* [RECORDS FOR THE TASK]:
---

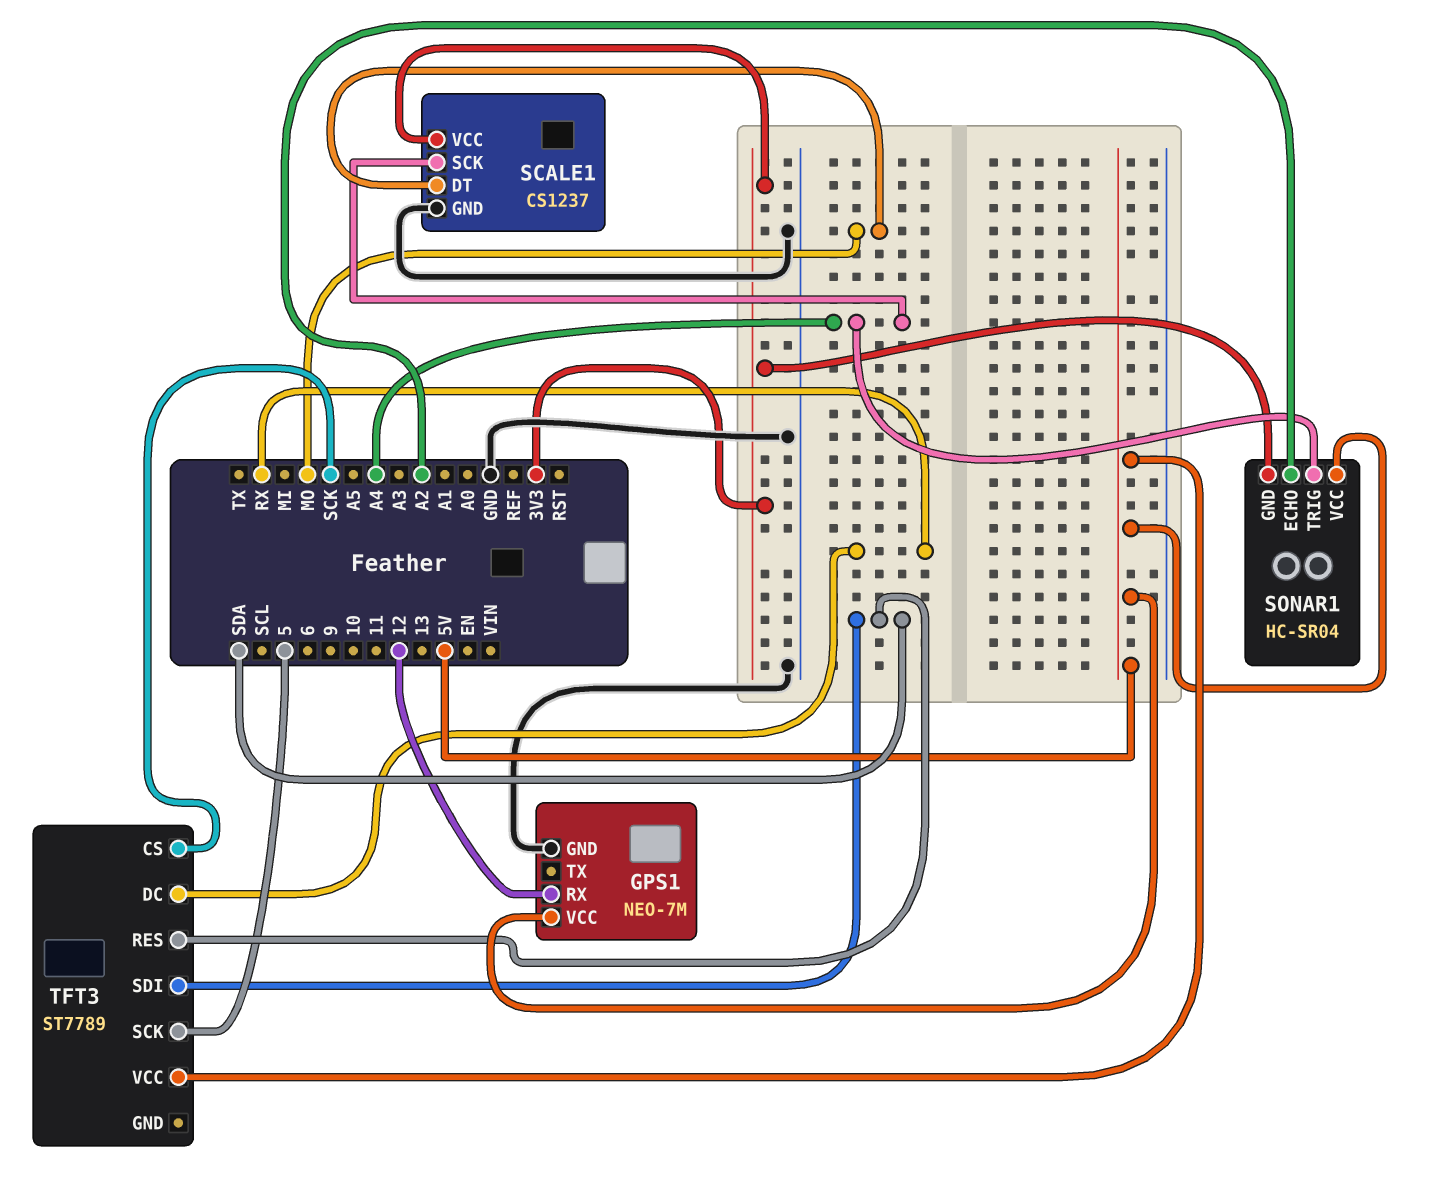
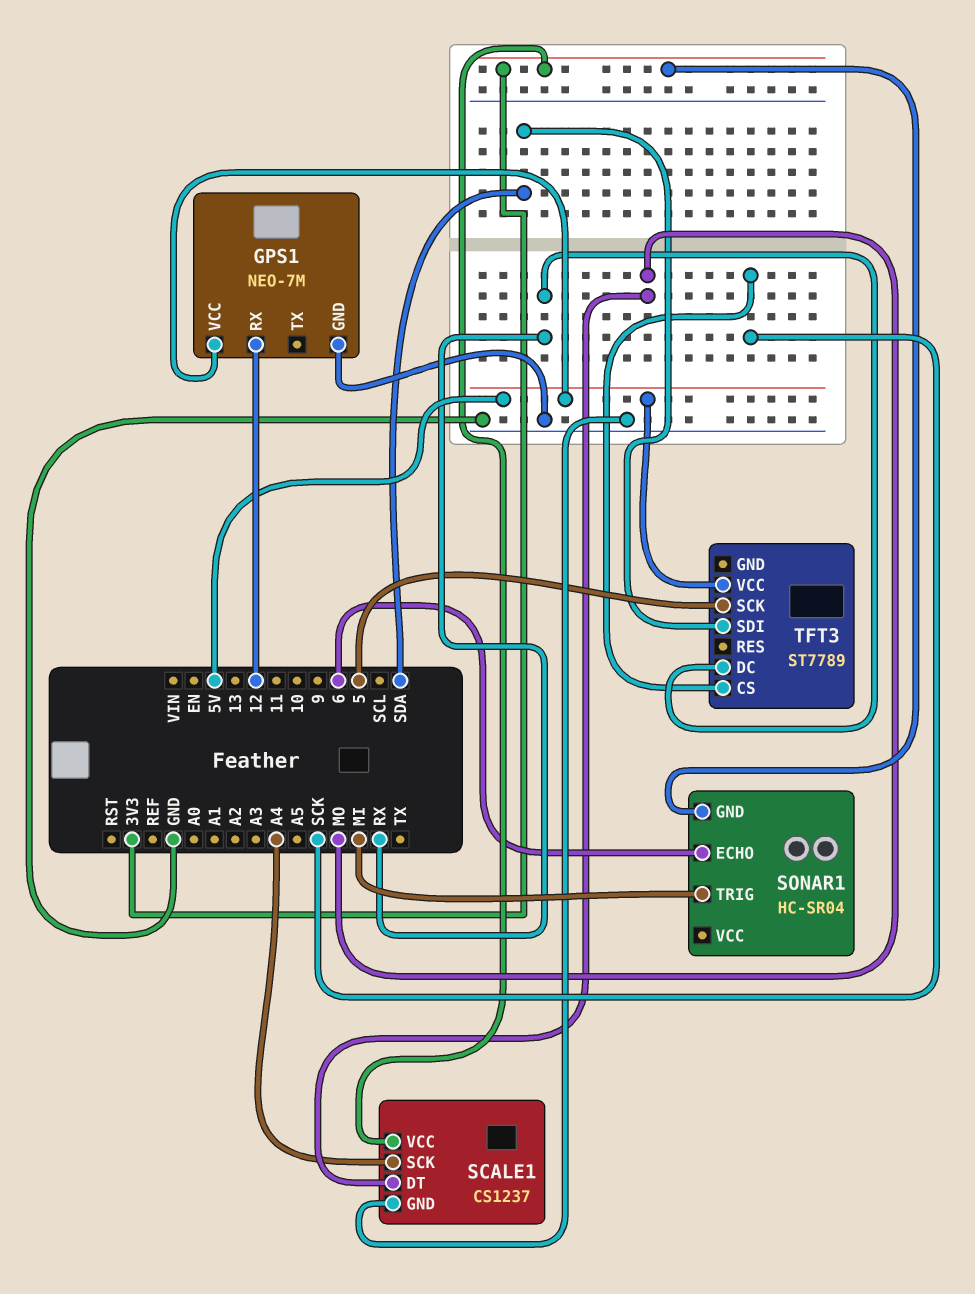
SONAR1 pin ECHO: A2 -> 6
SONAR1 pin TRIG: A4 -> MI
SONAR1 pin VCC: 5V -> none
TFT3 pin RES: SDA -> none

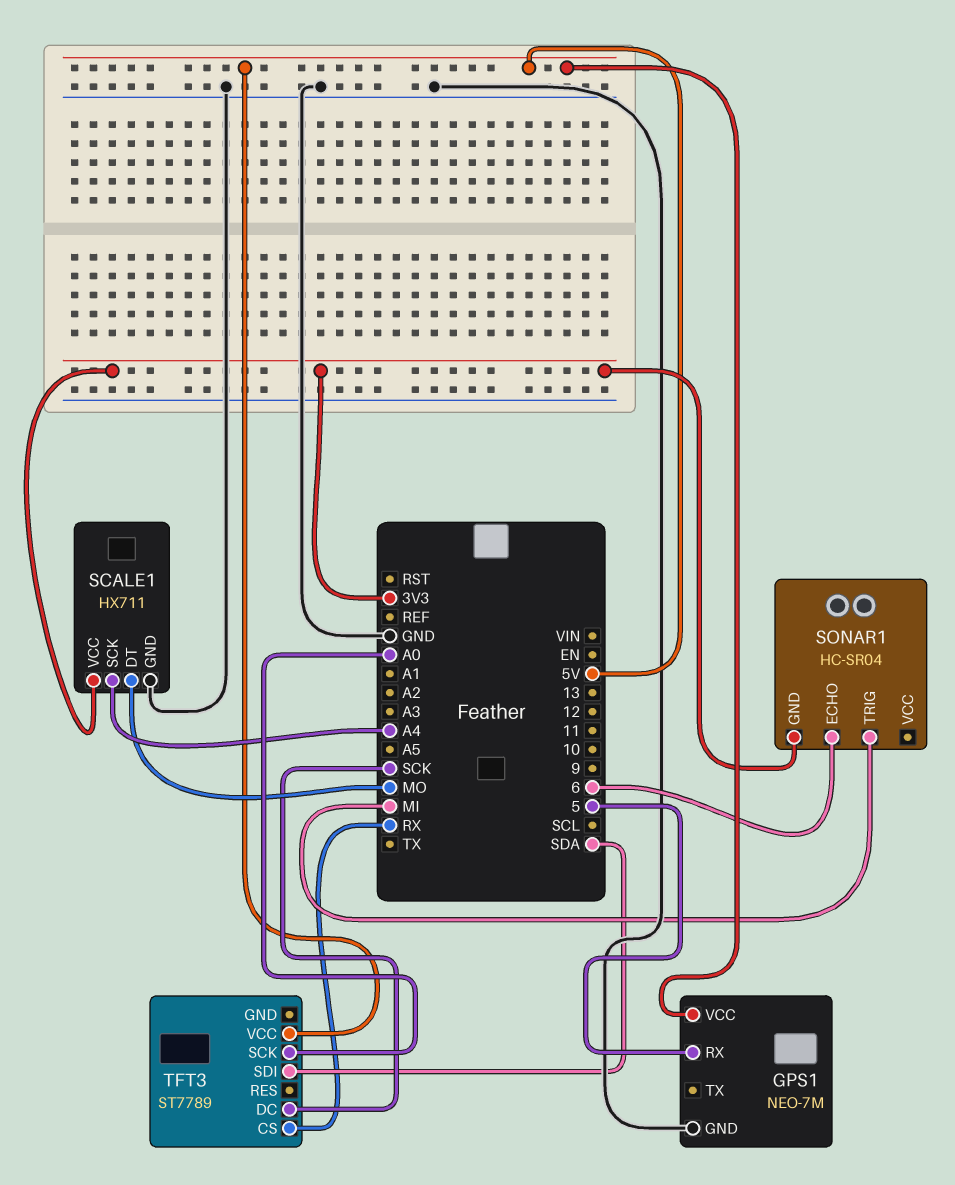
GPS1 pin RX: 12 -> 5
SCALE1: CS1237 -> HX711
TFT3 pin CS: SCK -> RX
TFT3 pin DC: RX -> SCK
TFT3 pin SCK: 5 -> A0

---

Search the entries above for the word "none", and copy every line where it occurs.

* [EXERCISE SOLUTION]:
SONAR1 pin VCC: 5V -> none
TFT3 pin RES: SDA -> none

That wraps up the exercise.